▸ **Task statement**: Say how many lines in the records hold the word "degrees", and give nothing but that number.

▸ **Source data**:

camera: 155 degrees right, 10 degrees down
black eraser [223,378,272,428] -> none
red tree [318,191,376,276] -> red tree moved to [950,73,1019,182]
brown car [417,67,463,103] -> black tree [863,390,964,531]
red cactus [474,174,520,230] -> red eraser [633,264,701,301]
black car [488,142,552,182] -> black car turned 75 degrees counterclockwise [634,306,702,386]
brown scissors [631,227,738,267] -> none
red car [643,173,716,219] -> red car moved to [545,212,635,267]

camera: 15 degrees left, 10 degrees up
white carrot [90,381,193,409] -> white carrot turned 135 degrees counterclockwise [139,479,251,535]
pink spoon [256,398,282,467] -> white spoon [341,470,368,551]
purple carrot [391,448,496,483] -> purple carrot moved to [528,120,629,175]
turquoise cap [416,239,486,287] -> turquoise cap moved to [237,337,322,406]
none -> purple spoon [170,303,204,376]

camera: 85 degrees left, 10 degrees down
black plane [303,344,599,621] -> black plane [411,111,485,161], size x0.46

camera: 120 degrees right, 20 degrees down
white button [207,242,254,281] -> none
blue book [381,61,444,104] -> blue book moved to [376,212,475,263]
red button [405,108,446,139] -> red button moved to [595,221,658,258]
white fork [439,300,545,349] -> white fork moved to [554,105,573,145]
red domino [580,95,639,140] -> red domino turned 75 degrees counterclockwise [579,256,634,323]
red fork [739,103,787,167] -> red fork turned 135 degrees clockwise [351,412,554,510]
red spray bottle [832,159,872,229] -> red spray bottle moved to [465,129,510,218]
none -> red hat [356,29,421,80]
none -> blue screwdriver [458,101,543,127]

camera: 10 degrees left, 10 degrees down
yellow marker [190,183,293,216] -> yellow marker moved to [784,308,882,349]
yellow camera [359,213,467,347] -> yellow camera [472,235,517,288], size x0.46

▸ **Problem solution**: 9